DATA: Begin

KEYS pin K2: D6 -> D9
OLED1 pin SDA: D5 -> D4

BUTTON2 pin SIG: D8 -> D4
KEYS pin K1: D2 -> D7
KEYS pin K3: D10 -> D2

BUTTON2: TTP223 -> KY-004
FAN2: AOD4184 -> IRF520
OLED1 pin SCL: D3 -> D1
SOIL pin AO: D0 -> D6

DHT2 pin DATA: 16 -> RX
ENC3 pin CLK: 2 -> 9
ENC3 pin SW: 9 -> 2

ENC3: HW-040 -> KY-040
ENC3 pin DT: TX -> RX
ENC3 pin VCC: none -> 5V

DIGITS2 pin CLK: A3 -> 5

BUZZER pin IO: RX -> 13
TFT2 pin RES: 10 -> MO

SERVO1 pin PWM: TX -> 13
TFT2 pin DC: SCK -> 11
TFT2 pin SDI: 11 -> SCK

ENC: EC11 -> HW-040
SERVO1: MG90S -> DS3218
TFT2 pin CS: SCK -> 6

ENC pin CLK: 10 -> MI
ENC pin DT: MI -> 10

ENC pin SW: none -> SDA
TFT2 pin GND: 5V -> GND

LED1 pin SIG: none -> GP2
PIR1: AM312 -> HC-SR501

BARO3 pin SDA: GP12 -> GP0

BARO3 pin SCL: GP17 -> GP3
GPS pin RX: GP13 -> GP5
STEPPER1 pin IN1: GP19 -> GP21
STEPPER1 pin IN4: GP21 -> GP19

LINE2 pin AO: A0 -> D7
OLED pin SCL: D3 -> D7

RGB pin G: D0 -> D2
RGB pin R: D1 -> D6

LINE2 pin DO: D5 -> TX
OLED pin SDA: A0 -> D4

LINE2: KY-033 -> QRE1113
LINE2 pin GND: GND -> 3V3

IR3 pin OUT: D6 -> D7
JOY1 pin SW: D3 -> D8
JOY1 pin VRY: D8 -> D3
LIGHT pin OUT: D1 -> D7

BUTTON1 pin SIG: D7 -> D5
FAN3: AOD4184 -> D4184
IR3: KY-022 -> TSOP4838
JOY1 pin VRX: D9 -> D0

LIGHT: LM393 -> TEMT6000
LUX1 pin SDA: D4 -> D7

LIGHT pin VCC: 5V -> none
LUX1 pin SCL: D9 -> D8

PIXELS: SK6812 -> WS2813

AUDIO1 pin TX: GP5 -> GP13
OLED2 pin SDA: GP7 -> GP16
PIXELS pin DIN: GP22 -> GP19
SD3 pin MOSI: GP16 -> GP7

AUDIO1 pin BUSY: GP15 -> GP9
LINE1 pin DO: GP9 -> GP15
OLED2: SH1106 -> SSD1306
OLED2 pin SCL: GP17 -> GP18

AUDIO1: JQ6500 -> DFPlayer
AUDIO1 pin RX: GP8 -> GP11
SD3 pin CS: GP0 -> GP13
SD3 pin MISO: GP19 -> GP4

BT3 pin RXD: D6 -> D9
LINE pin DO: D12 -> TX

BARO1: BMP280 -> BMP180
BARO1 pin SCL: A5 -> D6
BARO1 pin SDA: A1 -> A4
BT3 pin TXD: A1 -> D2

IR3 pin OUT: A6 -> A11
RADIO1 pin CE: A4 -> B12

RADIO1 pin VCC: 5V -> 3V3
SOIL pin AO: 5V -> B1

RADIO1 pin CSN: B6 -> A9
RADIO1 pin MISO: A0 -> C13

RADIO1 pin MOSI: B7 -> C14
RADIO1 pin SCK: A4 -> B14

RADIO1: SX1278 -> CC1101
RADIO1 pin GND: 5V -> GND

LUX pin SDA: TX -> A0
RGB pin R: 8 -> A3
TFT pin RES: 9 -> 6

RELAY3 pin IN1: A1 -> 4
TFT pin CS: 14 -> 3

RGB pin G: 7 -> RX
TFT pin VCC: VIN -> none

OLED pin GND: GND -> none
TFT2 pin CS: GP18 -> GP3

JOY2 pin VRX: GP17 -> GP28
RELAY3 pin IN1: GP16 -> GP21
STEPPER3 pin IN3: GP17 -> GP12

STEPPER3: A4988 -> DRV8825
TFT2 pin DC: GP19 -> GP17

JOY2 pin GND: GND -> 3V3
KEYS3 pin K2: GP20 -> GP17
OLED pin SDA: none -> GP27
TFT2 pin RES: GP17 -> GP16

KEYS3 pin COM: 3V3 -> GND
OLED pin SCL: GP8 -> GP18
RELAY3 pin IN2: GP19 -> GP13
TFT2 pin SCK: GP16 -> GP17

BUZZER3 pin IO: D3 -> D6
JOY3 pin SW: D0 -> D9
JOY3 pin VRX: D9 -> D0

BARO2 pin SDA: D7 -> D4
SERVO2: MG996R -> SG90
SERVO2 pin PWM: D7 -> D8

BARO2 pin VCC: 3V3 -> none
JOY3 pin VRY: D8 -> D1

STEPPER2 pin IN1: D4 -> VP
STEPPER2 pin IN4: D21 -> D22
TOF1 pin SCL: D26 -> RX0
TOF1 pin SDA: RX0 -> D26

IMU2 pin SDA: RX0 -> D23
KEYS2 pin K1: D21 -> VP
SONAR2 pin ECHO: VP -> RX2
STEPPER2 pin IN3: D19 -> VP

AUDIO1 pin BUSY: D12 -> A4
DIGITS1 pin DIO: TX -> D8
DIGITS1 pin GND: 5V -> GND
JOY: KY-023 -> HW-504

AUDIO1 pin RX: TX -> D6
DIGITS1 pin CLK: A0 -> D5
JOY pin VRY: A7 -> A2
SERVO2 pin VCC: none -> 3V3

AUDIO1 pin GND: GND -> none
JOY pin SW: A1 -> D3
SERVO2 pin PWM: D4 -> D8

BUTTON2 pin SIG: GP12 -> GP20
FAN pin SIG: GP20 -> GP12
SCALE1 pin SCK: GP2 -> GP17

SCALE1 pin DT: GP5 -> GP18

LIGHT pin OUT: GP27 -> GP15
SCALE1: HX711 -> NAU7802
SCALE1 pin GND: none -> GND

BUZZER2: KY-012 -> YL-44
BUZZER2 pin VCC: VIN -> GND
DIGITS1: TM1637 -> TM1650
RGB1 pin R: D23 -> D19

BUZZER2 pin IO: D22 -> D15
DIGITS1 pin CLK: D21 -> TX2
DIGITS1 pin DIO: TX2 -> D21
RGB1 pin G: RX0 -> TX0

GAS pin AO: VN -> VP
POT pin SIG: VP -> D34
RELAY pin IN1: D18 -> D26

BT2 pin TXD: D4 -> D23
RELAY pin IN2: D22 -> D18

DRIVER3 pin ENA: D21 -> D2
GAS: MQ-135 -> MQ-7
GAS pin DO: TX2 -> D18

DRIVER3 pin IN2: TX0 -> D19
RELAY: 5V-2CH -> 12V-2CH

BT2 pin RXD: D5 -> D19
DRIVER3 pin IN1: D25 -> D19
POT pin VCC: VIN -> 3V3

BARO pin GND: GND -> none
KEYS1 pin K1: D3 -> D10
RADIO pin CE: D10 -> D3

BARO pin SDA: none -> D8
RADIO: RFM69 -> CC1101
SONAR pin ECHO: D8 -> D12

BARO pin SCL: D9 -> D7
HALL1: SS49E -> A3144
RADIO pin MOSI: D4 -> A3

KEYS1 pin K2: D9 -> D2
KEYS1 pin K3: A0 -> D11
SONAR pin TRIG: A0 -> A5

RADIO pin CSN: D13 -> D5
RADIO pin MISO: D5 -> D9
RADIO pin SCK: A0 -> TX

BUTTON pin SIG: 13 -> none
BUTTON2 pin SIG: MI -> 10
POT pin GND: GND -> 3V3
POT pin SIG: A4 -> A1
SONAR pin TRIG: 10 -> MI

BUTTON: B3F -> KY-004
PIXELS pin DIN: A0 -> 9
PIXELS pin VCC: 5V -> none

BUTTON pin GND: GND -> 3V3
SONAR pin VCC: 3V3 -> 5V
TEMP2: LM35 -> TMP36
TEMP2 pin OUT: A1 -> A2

DATA: End

§ **TASK GOAL**
The response must hold only the lines above from the line with "OLED pin SDA: A0 -> D4" through the line with "STEPPER2 pin IN3: D19 -> VP", each copied exactly, both ends kept.

§ **ANSWER SPACE**
OLED pin SDA: A0 -> D4

LINE2: KY-033 -> QRE1113
LINE2 pin GND: GND -> 3V3

IR3 pin OUT: D6 -> D7
JOY1 pin SW: D3 -> D8
JOY1 pin VRY: D8 -> D3
LIGHT pin OUT: D1 -> D7

BUTTON1 pin SIG: D7 -> D5
FAN3: AOD4184 -> D4184
IR3: KY-022 -> TSOP4838
JOY1 pin VRX: D9 -> D0

LIGHT: LM393 -> TEMT6000
LUX1 pin SDA: D4 -> D7

LIGHT pin VCC: 5V -> none
LUX1 pin SCL: D9 -> D8

PIXELS: SK6812 -> WS2813

AUDIO1 pin TX: GP5 -> GP13
OLED2 pin SDA: GP7 -> GP16
PIXELS pin DIN: GP22 -> GP19
SD3 pin MOSI: GP16 -> GP7

AUDIO1 pin BUSY: GP15 -> GP9
LINE1 pin DO: GP9 -> GP15
OLED2: SH1106 -> SSD1306
OLED2 pin SCL: GP17 -> GP18

AUDIO1: JQ6500 -> DFPlayer
AUDIO1 pin RX: GP8 -> GP11
SD3 pin CS: GP0 -> GP13
SD3 pin MISO: GP19 -> GP4

BT3 pin RXD: D6 -> D9
LINE pin DO: D12 -> TX

BARO1: BMP280 -> BMP180
BARO1 pin SCL: A5 -> D6
BARO1 pin SDA: A1 -> A4
BT3 pin TXD: A1 -> D2

IR3 pin OUT: A6 -> A11
RADIO1 pin CE: A4 -> B12

RADIO1 pin VCC: 5V -> 3V3
SOIL pin AO: 5V -> B1

RADIO1 pin CSN: B6 -> A9
RADIO1 pin MISO: A0 -> C13

RADIO1 pin MOSI: B7 -> C14
RADIO1 pin SCK: A4 -> B14

RADIO1: SX1278 -> CC1101
RADIO1 pin GND: 5V -> GND

LUX pin SDA: TX -> A0
RGB pin R: 8 -> A3
TFT pin RES: 9 -> 6

RELAY3 pin IN1: A1 -> 4
TFT pin CS: 14 -> 3

RGB pin G: 7 -> RX
TFT pin VCC: VIN -> none

OLED pin GND: GND -> none
TFT2 pin CS: GP18 -> GP3

JOY2 pin VRX: GP17 -> GP28
RELAY3 pin IN1: GP16 -> GP21
STEPPER3 pin IN3: GP17 -> GP12

STEPPER3: A4988 -> DRV8825
TFT2 pin DC: GP19 -> GP17

JOY2 pin GND: GND -> 3V3
KEYS3 pin K2: GP20 -> GP17
OLED pin SDA: none -> GP27
TFT2 pin RES: GP17 -> GP16

KEYS3 pin COM: 3V3 -> GND
OLED pin SCL: GP8 -> GP18
RELAY3 pin IN2: GP19 -> GP13
TFT2 pin SCK: GP16 -> GP17

BUZZER3 pin IO: D3 -> D6
JOY3 pin SW: D0 -> D9
JOY3 pin VRX: D9 -> D0

BARO2 pin SDA: D7 -> D4
SERVO2: MG996R -> SG90
SERVO2 pin PWM: D7 -> D8

BARO2 pin VCC: 3V3 -> none
JOY3 pin VRY: D8 -> D1

STEPPER2 pin IN1: D4 -> VP
STEPPER2 pin IN4: D21 -> D22
TOF1 pin SCL: D26 -> RX0
TOF1 pin SDA: RX0 -> D26

IMU2 pin SDA: RX0 -> D23
KEYS2 pin K1: D21 -> VP
SONAR2 pin ECHO: VP -> RX2
STEPPER2 pin IN3: D19 -> VP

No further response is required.